━━ Data to use

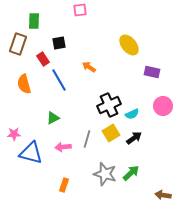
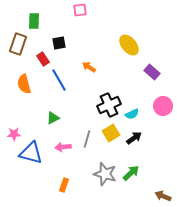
purple rectangle: rotated 28 degrees clockwise
brown arrow: moved 1 px down; rotated 14 degrees clockwise
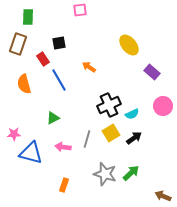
green rectangle: moved 6 px left, 4 px up
pink arrow: rotated 14 degrees clockwise
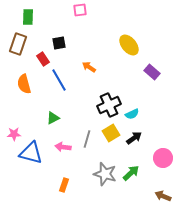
pink circle: moved 52 px down
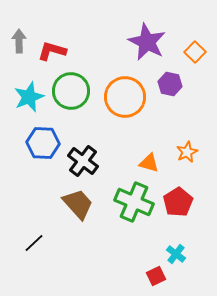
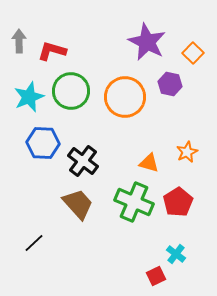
orange square: moved 2 px left, 1 px down
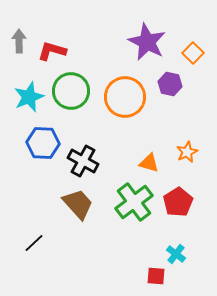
black cross: rotated 8 degrees counterclockwise
green cross: rotated 30 degrees clockwise
red square: rotated 30 degrees clockwise
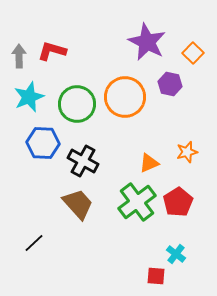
gray arrow: moved 15 px down
green circle: moved 6 px right, 13 px down
orange star: rotated 10 degrees clockwise
orange triangle: rotated 40 degrees counterclockwise
green cross: moved 3 px right
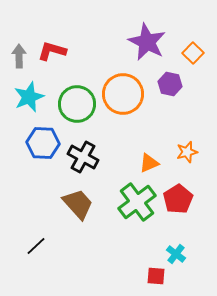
orange circle: moved 2 px left, 3 px up
black cross: moved 4 px up
red pentagon: moved 3 px up
black line: moved 2 px right, 3 px down
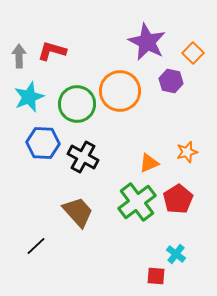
purple hexagon: moved 1 px right, 3 px up
orange circle: moved 3 px left, 3 px up
brown trapezoid: moved 8 px down
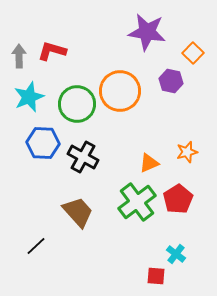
purple star: moved 10 px up; rotated 18 degrees counterclockwise
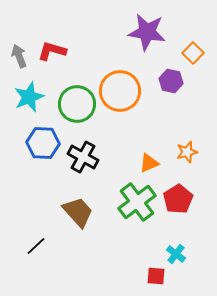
gray arrow: rotated 20 degrees counterclockwise
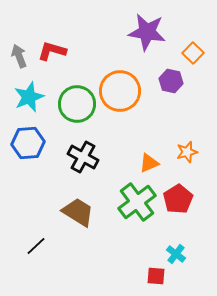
blue hexagon: moved 15 px left; rotated 8 degrees counterclockwise
brown trapezoid: rotated 16 degrees counterclockwise
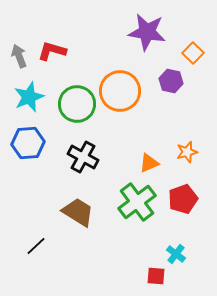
red pentagon: moved 5 px right; rotated 12 degrees clockwise
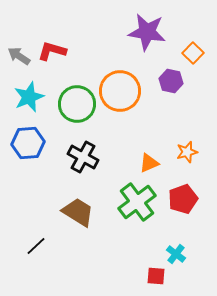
gray arrow: rotated 35 degrees counterclockwise
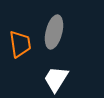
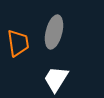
orange trapezoid: moved 2 px left, 1 px up
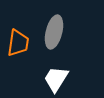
orange trapezoid: rotated 16 degrees clockwise
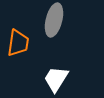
gray ellipse: moved 12 px up
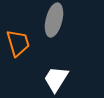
orange trapezoid: rotated 24 degrees counterclockwise
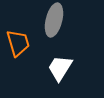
white trapezoid: moved 4 px right, 11 px up
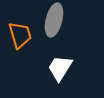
orange trapezoid: moved 2 px right, 8 px up
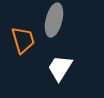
orange trapezoid: moved 3 px right, 5 px down
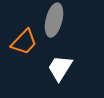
orange trapezoid: moved 1 px right, 2 px down; rotated 60 degrees clockwise
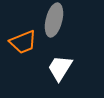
orange trapezoid: moved 1 px left; rotated 24 degrees clockwise
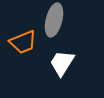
white trapezoid: moved 2 px right, 5 px up
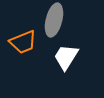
white trapezoid: moved 4 px right, 6 px up
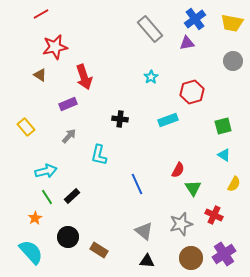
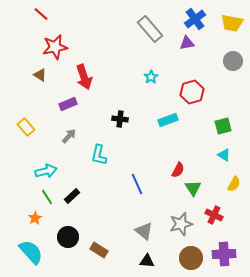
red line: rotated 70 degrees clockwise
purple cross: rotated 30 degrees clockwise
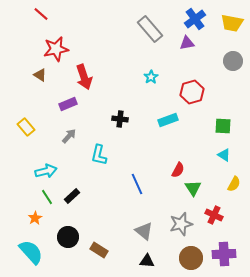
red star: moved 1 px right, 2 px down
green square: rotated 18 degrees clockwise
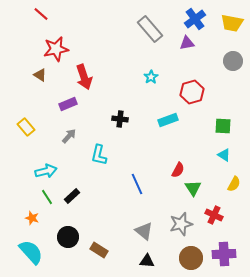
orange star: moved 3 px left; rotated 24 degrees counterclockwise
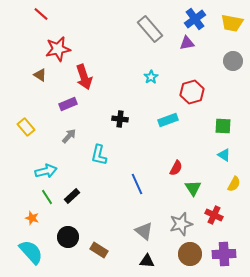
red star: moved 2 px right
red semicircle: moved 2 px left, 2 px up
brown circle: moved 1 px left, 4 px up
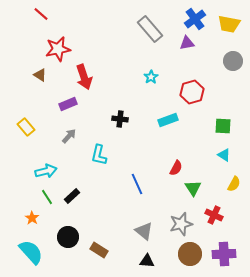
yellow trapezoid: moved 3 px left, 1 px down
orange star: rotated 16 degrees clockwise
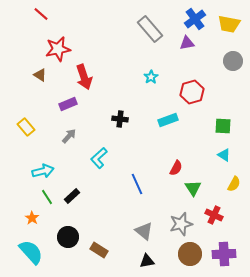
cyan L-shape: moved 3 px down; rotated 35 degrees clockwise
cyan arrow: moved 3 px left
black triangle: rotated 14 degrees counterclockwise
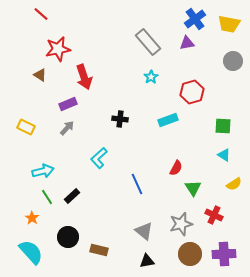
gray rectangle: moved 2 px left, 13 px down
yellow rectangle: rotated 24 degrees counterclockwise
gray arrow: moved 2 px left, 8 px up
yellow semicircle: rotated 28 degrees clockwise
brown rectangle: rotated 18 degrees counterclockwise
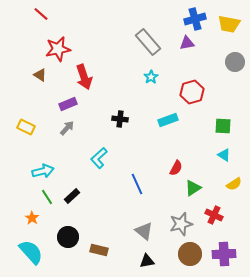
blue cross: rotated 20 degrees clockwise
gray circle: moved 2 px right, 1 px down
green triangle: rotated 30 degrees clockwise
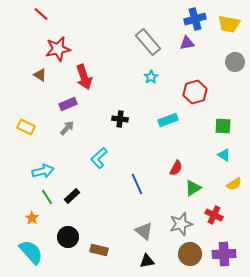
red hexagon: moved 3 px right
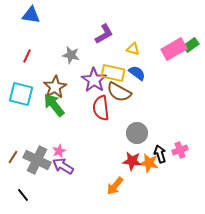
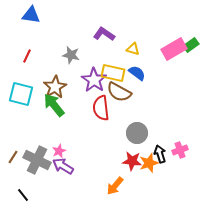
purple L-shape: rotated 115 degrees counterclockwise
orange star: rotated 30 degrees counterclockwise
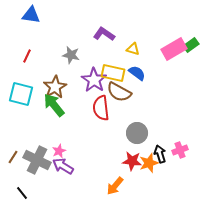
black line: moved 1 px left, 2 px up
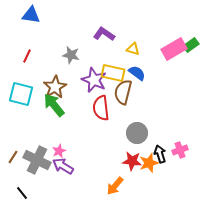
purple star: rotated 10 degrees counterclockwise
brown semicircle: moved 4 px right; rotated 75 degrees clockwise
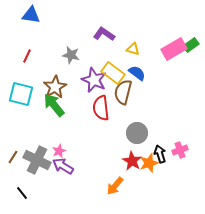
yellow rectangle: rotated 25 degrees clockwise
red star: rotated 24 degrees clockwise
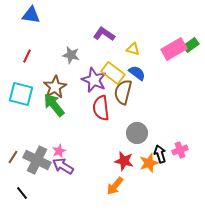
red star: moved 8 px left; rotated 18 degrees counterclockwise
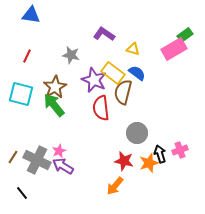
green rectangle: moved 6 px left, 10 px up
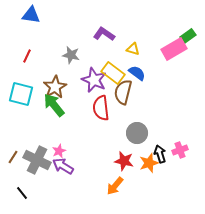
green rectangle: moved 3 px right, 1 px down
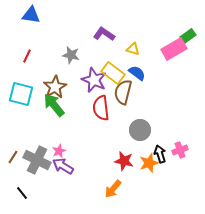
gray circle: moved 3 px right, 3 px up
orange arrow: moved 2 px left, 3 px down
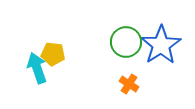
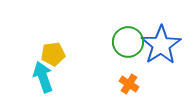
green circle: moved 2 px right
yellow pentagon: rotated 15 degrees counterclockwise
cyan arrow: moved 6 px right, 9 px down
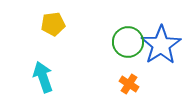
yellow pentagon: moved 30 px up
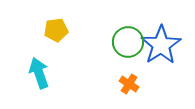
yellow pentagon: moved 3 px right, 6 px down
cyan arrow: moved 4 px left, 4 px up
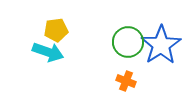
cyan arrow: moved 9 px right, 21 px up; rotated 128 degrees clockwise
orange cross: moved 3 px left, 3 px up; rotated 12 degrees counterclockwise
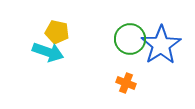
yellow pentagon: moved 1 px right, 2 px down; rotated 20 degrees clockwise
green circle: moved 2 px right, 3 px up
orange cross: moved 2 px down
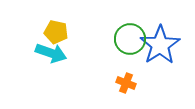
yellow pentagon: moved 1 px left
blue star: moved 1 px left
cyan arrow: moved 3 px right, 1 px down
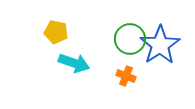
cyan arrow: moved 23 px right, 10 px down
orange cross: moved 7 px up
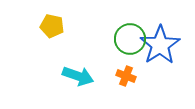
yellow pentagon: moved 4 px left, 6 px up
cyan arrow: moved 4 px right, 13 px down
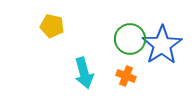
blue star: moved 2 px right
cyan arrow: moved 6 px right, 3 px up; rotated 56 degrees clockwise
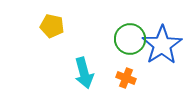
orange cross: moved 2 px down
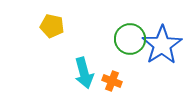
orange cross: moved 14 px left, 3 px down
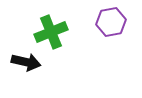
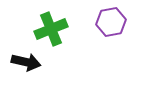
green cross: moved 3 px up
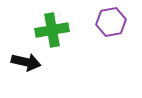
green cross: moved 1 px right, 1 px down; rotated 12 degrees clockwise
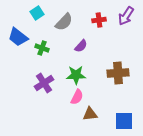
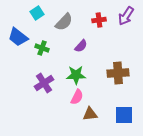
blue square: moved 6 px up
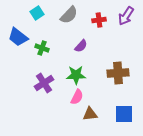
gray semicircle: moved 5 px right, 7 px up
blue square: moved 1 px up
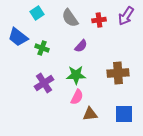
gray semicircle: moved 1 px right, 3 px down; rotated 102 degrees clockwise
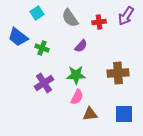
red cross: moved 2 px down
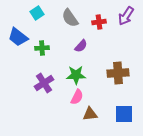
green cross: rotated 24 degrees counterclockwise
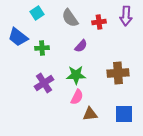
purple arrow: rotated 30 degrees counterclockwise
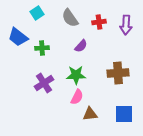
purple arrow: moved 9 px down
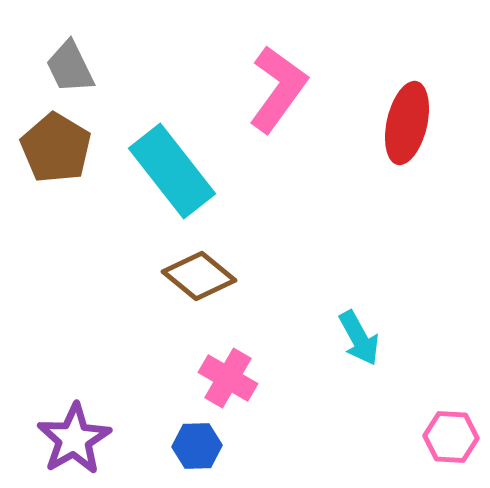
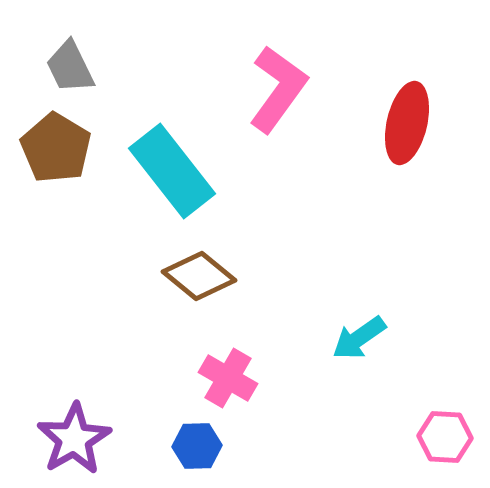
cyan arrow: rotated 84 degrees clockwise
pink hexagon: moved 6 px left
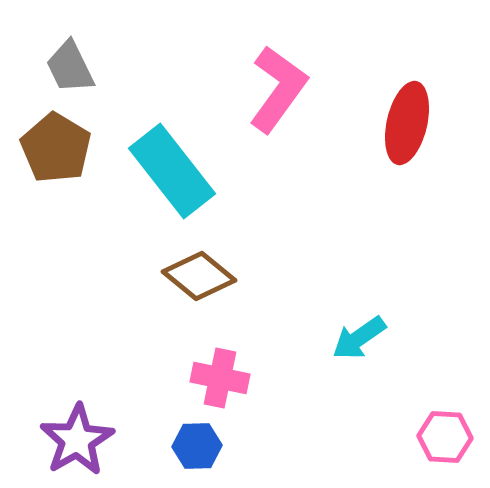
pink cross: moved 8 px left; rotated 18 degrees counterclockwise
purple star: moved 3 px right, 1 px down
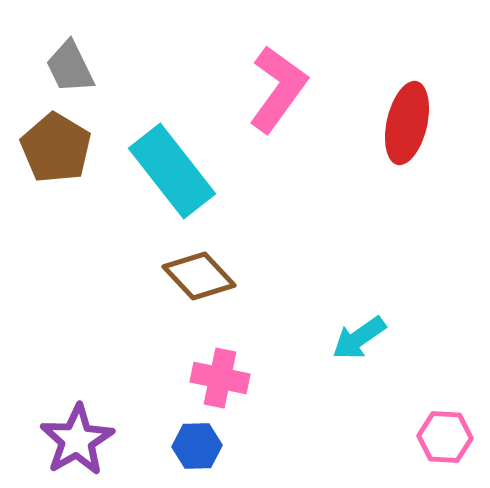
brown diamond: rotated 8 degrees clockwise
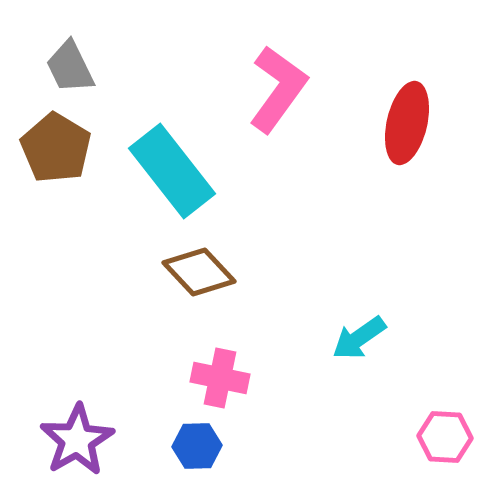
brown diamond: moved 4 px up
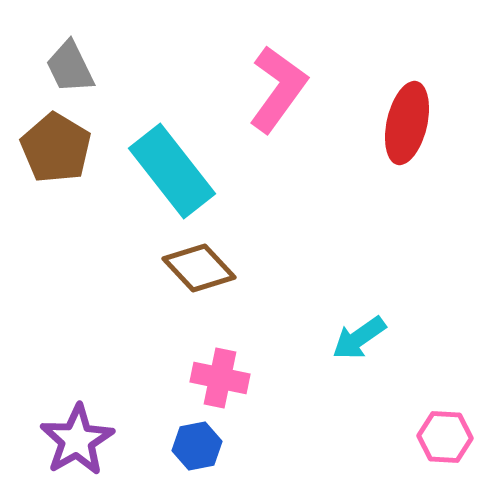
brown diamond: moved 4 px up
blue hexagon: rotated 9 degrees counterclockwise
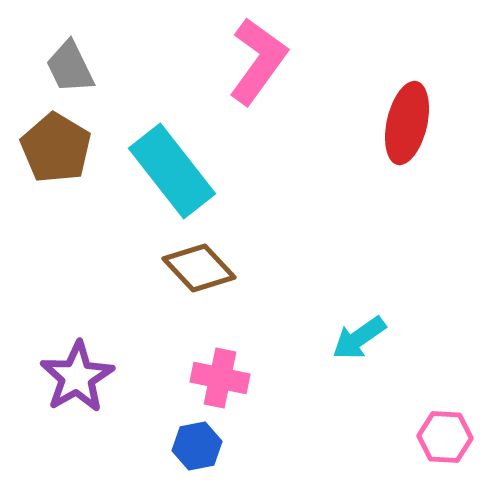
pink L-shape: moved 20 px left, 28 px up
purple star: moved 63 px up
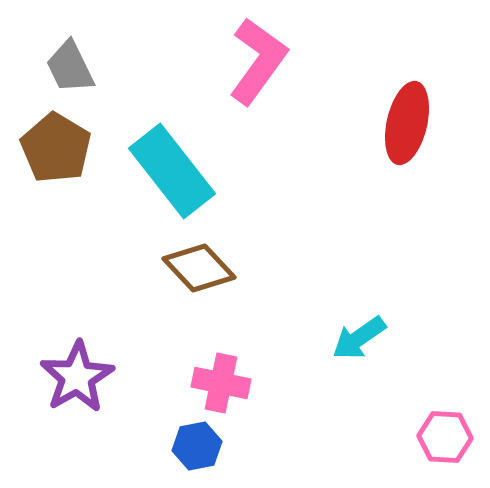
pink cross: moved 1 px right, 5 px down
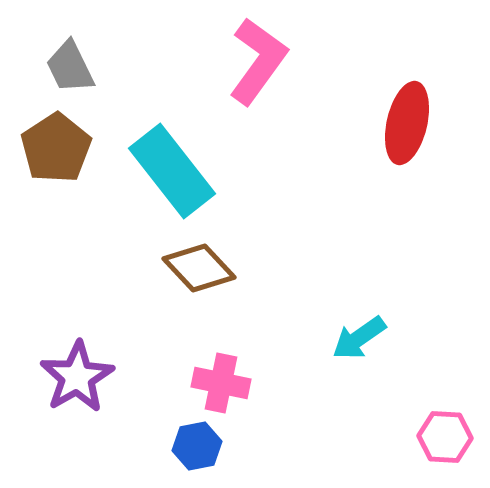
brown pentagon: rotated 8 degrees clockwise
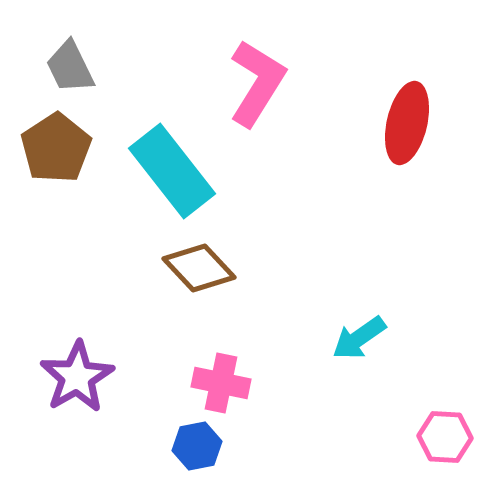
pink L-shape: moved 1 px left, 22 px down; rotated 4 degrees counterclockwise
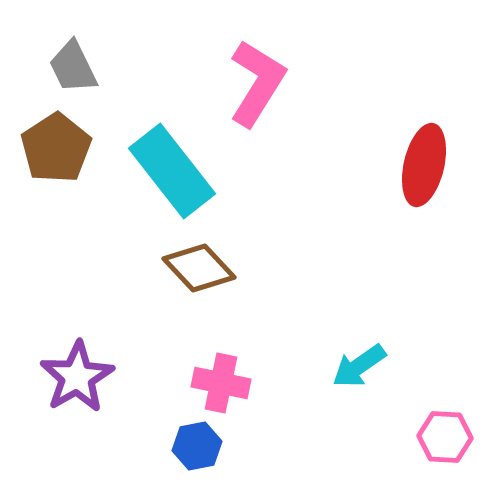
gray trapezoid: moved 3 px right
red ellipse: moved 17 px right, 42 px down
cyan arrow: moved 28 px down
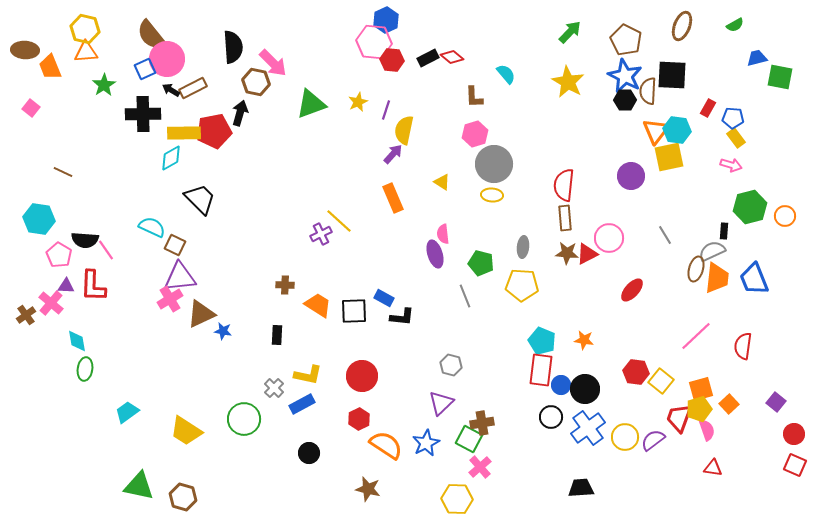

━━━━

Return all the lines of the data above word for word, but drop the pictures from your answer.

▶ _Reply_:
purple rectangle: rotated 28 degrees clockwise
brown arrow: moved 1 px down; rotated 14 degrees clockwise
green rectangle: moved 6 px left, 4 px up
pink arrow: rotated 14 degrees clockwise
pink circle: moved 52 px down
orange square: moved 2 px left, 1 px down
black cross: rotated 8 degrees counterclockwise
green cross: rotated 30 degrees clockwise
red square: rotated 30 degrees clockwise
gray arrow: moved 15 px down
green circle: moved 6 px right, 13 px down
orange star: rotated 10 degrees clockwise
orange triangle: rotated 40 degrees counterclockwise
green cross: moved 3 px right
orange circle: moved 2 px left, 3 px up
black cross: moved 4 px up
red pentagon: moved 3 px up
black line: moved 2 px right, 3 px down
purple hexagon: moved 1 px right, 3 px up
orange circle: moved 3 px left, 3 px up
brown trapezoid: moved 8 px down
purple star: moved 10 px up; rotated 18 degrees counterclockwise
gray arrow: rotated 20 degrees counterclockwise
blue hexagon: moved 15 px left; rotated 8 degrees counterclockwise
brown trapezoid: rotated 16 degrees counterclockwise
red pentagon: moved 5 px right; rotated 12 degrees clockwise
gray arrow: rotated 35 degrees counterclockwise
orange trapezoid: moved 2 px left, 1 px up
orange trapezoid: rotated 16 degrees clockwise
gray ellipse: moved 12 px up
orange trapezoid: rotated 24 degrees counterclockwise
white trapezoid: moved 4 px right, 11 px up
orange trapezoid: moved 2 px right, 8 px up
orange trapezoid: moved 3 px right, 5 px down
orange trapezoid: moved 1 px right, 2 px down; rotated 60 degrees clockwise
orange trapezoid: moved 1 px left; rotated 24 degrees clockwise
white trapezoid: moved 2 px right, 5 px up
white trapezoid: moved 4 px right, 6 px up
red line: rotated 70 degrees clockwise
purple cross: rotated 30 degrees clockwise
red star: moved 1 px right, 2 px down
green square: rotated 18 degrees clockwise
orange star: moved 3 px left; rotated 24 degrees counterclockwise
red star: moved 2 px right
red semicircle: moved 2 px left, 2 px up
brown circle: moved 1 px left, 4 px up
yellow trapezoid: moved 3 px left, 1 px down
orange star: rotated 16 degrees clockwise
cyan L-shape: moved 3 px down; rotated 35 degrees clockwise
cyan arrow: moved 3 px left
black triangle: rotated 14 degrees counterclockwise
gray rectangle: moved 2 px left, 13 px down
yellow rectangle: rotated 24 degrees counterclockwise
gray arrow: moved 2 px left, 8 px up
yellow semicircle: rotated 28 degrees clockwise
brown rectangle: rotated 18 degrees counterclockwise
blue cross: rotated 20 degrees clockwise
gray circle: moved 2 px right, 1 px down
green triangle: rotated 30 degrees clockwise
red hexagon: moved 3 px right
purple L-shape: rotated 115 degrees counterclockwise
orange star: rotated 30 degrees counterclockwise
black line: moved 1 px left, 2 px up
purple star: rotated 10 degrees counterclockwise
brown semicircle: moved 4 px right; rotated 75 degrees clockwise
yellow rectangle: rotated 25 degrees clockwise
red star: rotated 24 degrees clockwise
red star: moved 8 px left; rotated 18 degrees counterclockwise
green rectangle: moved 6 px left, 10 px up
green rectangle: moved 3 px right, 1 px down
gray circle: moved 3 px right, 3 px up
orange arrow: moved 2 px left, 3 px down
green circle: moved 2 px right
yellow pentagon: rotated 15 degrees counterclockwise
cyan arrow: moved 6 px right, 9 px down
yellow pentagon: moved 30 px up
yellow pentagon: moved 3 px right, 6 px down
cyan arrow: moved 4 px left, 4 px up
cyan arrow: moved 9 px right, 21 px up; rotated 128 degrees clockwise
orange cross: moved 3 px left, 3 px up; rotated 12 degrees counterclockwise
yellow pentagon: moved 1 px right, 2 px down; rotated 20 degrees clockwise
green circle: moved 2 px right, 3 px up
orange cross: moved 2 px down
yellow pentagon: moved 1 px left
blue star: moved 1 px left
cyan arrow: moved 3 px right, 1 px down
cyan arrow: moved 23 px right, 10 px down
orange cross: moved 7 px up
yellow pentagon: moved 4 px left, 6 px up
cyan arrow: moved 4 px right, 13 px down
blue star: moved 2 px right
cyan arrow: moved 6 px right, 3 px up; rotated 56 degrees clockwise
orange cross: moved 2 px down
orange cross: moved 14 px left, 3 px down
green cross: moved 3 px up
green cross: moved 1 px right, 1 px down; rotated 12 degrees clockwise
blue square: moved 6 px up
gray semicircle: moved 5 px right, 7 px up
blue square: moved 1 px up
gray semicircle: moved 1 px right, 3 px down; rotated 102 degrees clockwise
red cross: moved 2 px down
green cross: rotated 24 degrees counterclockwise
purple arrow: rotated 30 degrees counterclockwise
purple arrow: moved 9 px down
cyan arrow: rotated 84 degrees clockwise
pink hexagon: moved 6 px left
pink cross: moved 8 px left; rotated 18 degrees counterclockwise
purple star: moved 3 px right, 1 px down
brown diamond: rotated 8 degrees clockwise
brown diamond: moved 4 px up
brown diamond: moved 4 px up
blue hexagon: rotated 9 degrees counterclockwise
pink L-shape: moved 20 px left, 28 px up
purple star: moved 63 px up
pink cross: moved 1 px right, 5 px down
brown pentagon: rotated 8 degrees clockwise
pink L-shape: moved 1 px left, 22 px down; rotated 4 degrees counterclockwise
gray trapezoid: moved 3 px right
red ellipse: moved 17 px right, 42 px down
cyan arrow: moved 28 px down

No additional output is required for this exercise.